_Problem to solve_: With the images removed, transcribe the listing that follows exactly.

_Provided information_:
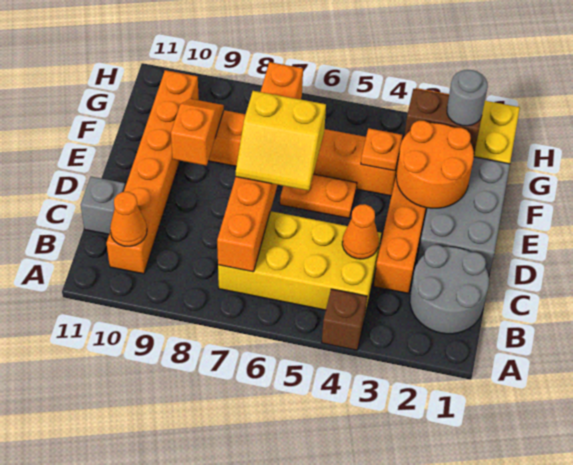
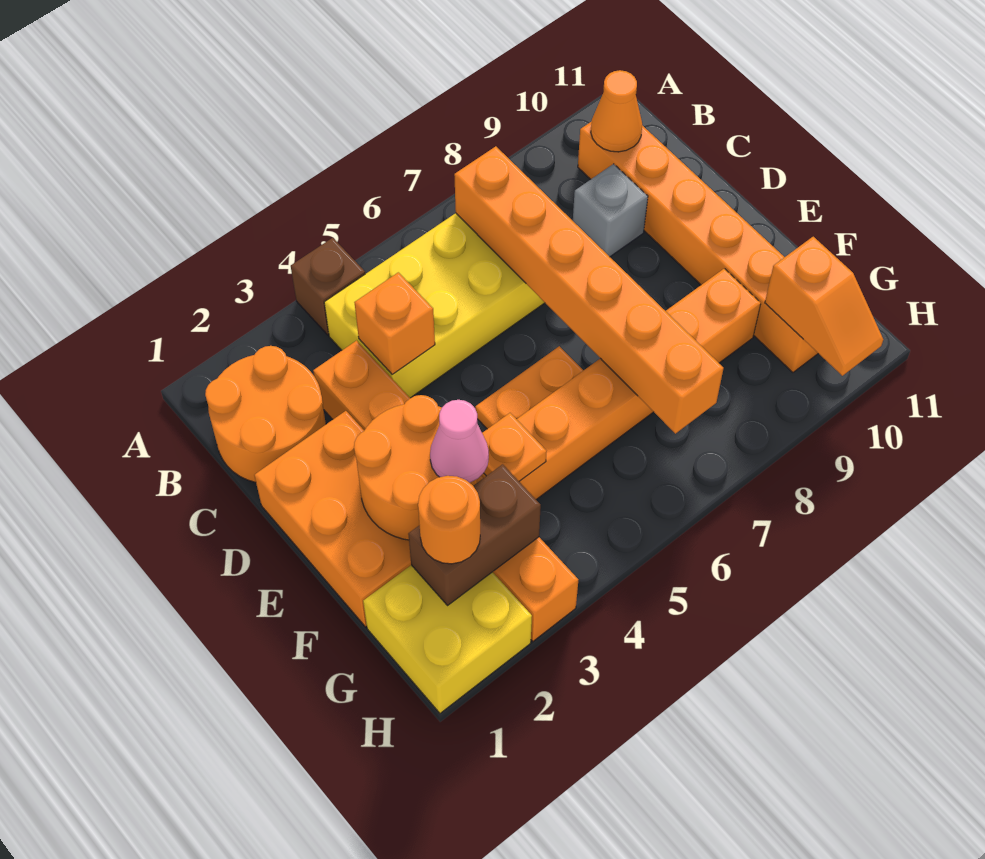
grey round brick B1:C2 level 1 -> orange round brick B1:C2 level 1
orange cone C4 level 2 -> orange brick C4 level 2
grey brick C11 level 1 -> grey brick C9 level 1
grey brick D1:F2 level 1 -> orange brick D1:F2 level 1
yellow slope D6:E7 level 3 top E -> none
orange slope E9:F9 level 2 top E -> orange slope G10:H10 level 2 top G
none -> pink cone F3 level 3
grey round brick G2 level 3 -> orange round brick G2 level 3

_Task result_:
grey round brick B1:C2 level 1 -> orange round brick B1:C2 level 1
orange cone C4 level 2 -> orange brick C4 level 2
grey brick C11 level 1 -> grey brick C9 level 1
grey brick D1:F2 level 1 -> orange brick D1:F2 level 1
yellow slope D6:E7 level 3 top E -> none
orange slope E9:F9 level 2 top E -> orange slope G10:H10 level 2 top G
none -> pink cone F3 level 3
grey round brick G2 level 3 -> orange round brick G2 level 3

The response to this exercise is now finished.